(Stored data)

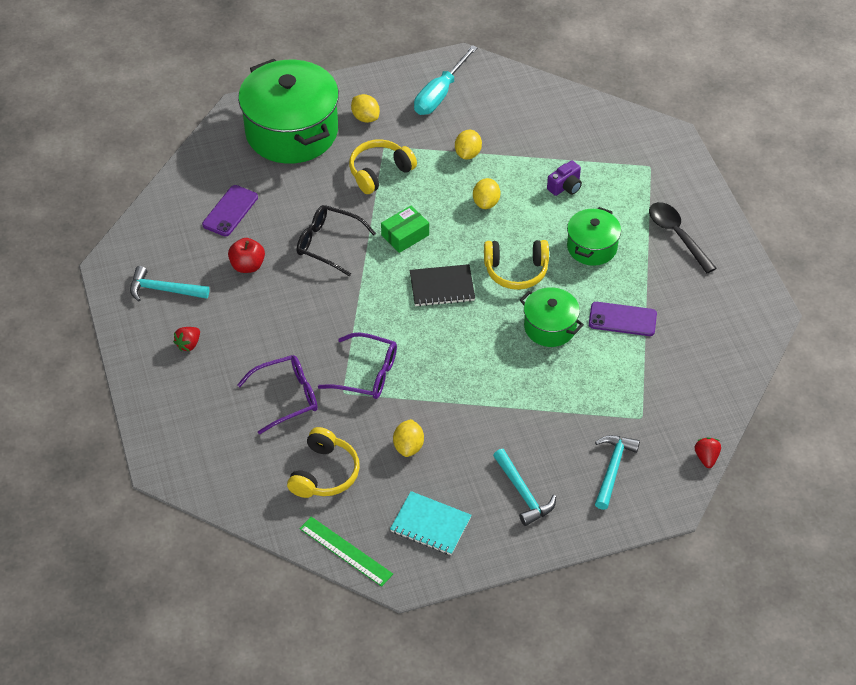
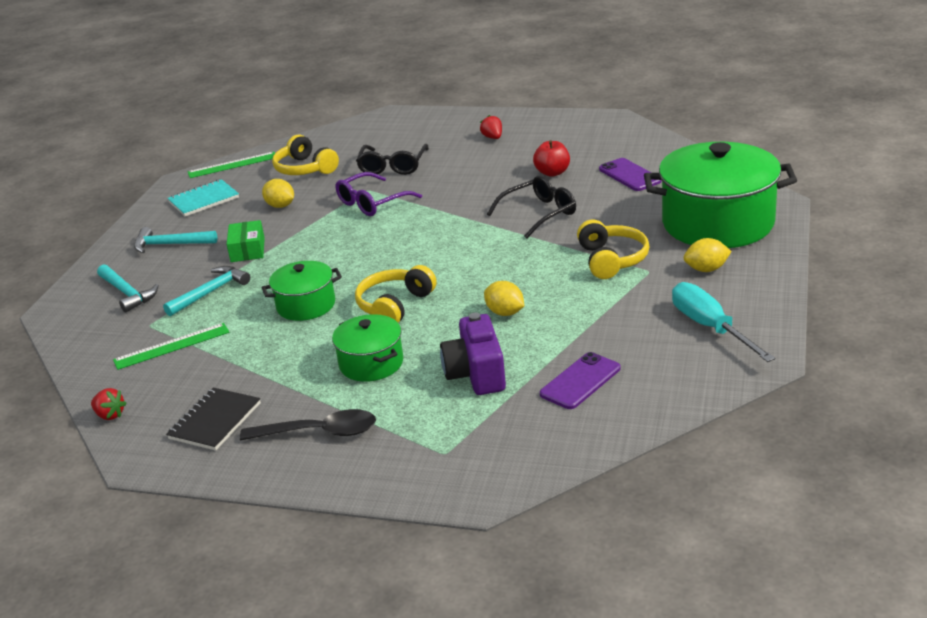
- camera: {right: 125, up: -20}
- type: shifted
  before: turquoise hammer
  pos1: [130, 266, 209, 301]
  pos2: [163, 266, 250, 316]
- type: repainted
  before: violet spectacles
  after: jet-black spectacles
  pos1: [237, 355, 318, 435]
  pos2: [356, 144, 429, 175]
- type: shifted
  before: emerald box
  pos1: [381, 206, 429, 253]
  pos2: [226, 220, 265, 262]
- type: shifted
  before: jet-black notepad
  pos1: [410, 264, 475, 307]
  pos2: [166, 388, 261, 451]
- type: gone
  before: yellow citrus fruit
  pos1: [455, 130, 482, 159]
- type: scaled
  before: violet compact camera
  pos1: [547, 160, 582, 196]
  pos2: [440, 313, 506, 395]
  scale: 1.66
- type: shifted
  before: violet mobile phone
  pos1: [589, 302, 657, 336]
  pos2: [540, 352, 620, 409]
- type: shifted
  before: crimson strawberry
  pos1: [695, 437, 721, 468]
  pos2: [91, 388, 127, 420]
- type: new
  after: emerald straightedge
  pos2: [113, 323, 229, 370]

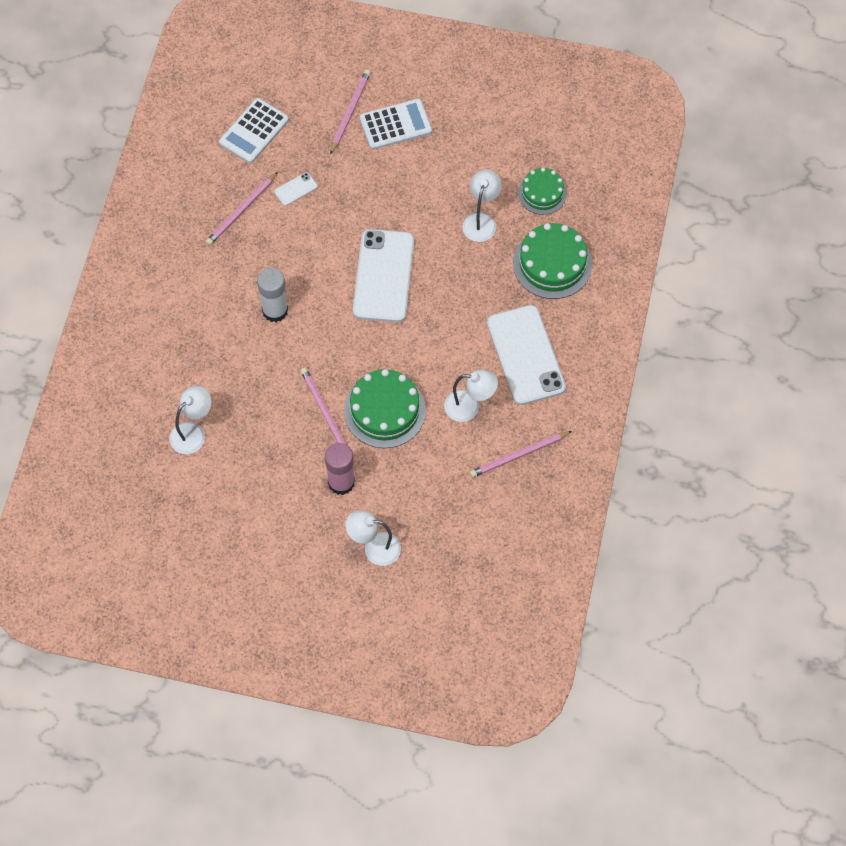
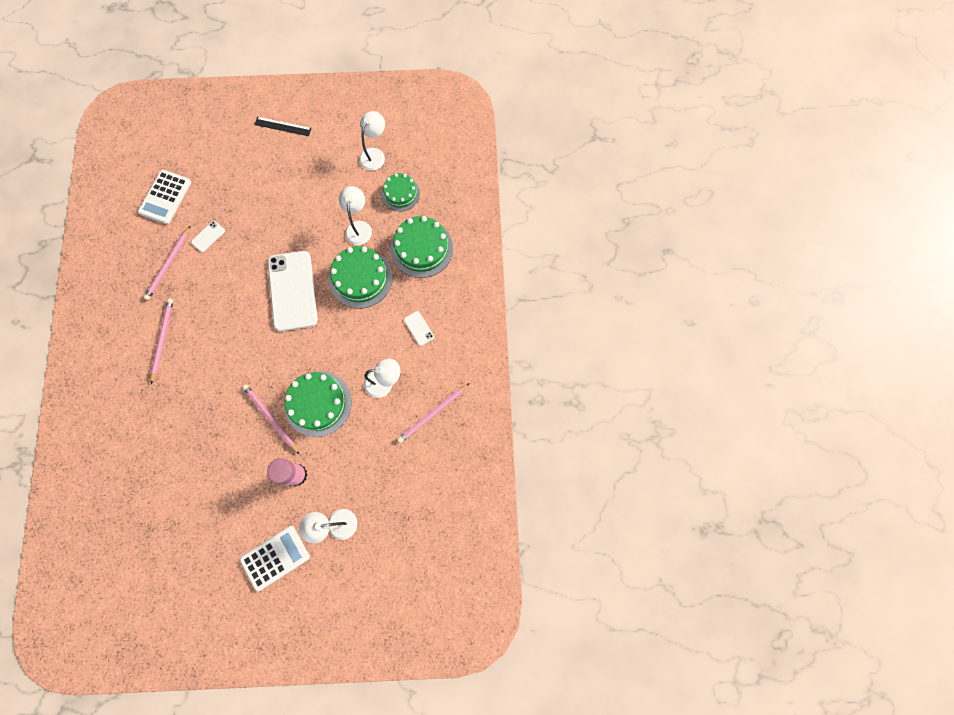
- camera: {right: -15, up: 10}
- type: shifted
  before: snow-white desk lamp
  pos1: [170, 386, 212, 454]
  pos2: [359, 111, 385, 171]
- type: gone
  before: snow-white glue stick
  pos1: [257, 268, 288, 322]
- type: shifted
  before: rosy wooden pencil
  pos1: [330, 70, 371, 154]
  pos2: [150, 298, 173, 384]
- type: shifted
  before: snow-white calculator
  pos1: [359, 99, 432, 150]
  pos2: [240, 526, 310, 592]
- type: scaled
  before: snow-white mobile phone
  pos1: [487, 305, 566, 405]
  pos2: [404, 311, 434, 346]
  scale: 0.41
- type: new
  after: jet-black straightedge
  pos2: [254, 117, 312, 136]
- type: new
  after: emerald layer cake
  pos2: [329, 246, 393, 308]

(End Stored data)

Exercise prompt
Collect each line of the entries that has the word "spectacles", copying it in full.

Result
  before: violet spectacles
  after: jet-black spectacles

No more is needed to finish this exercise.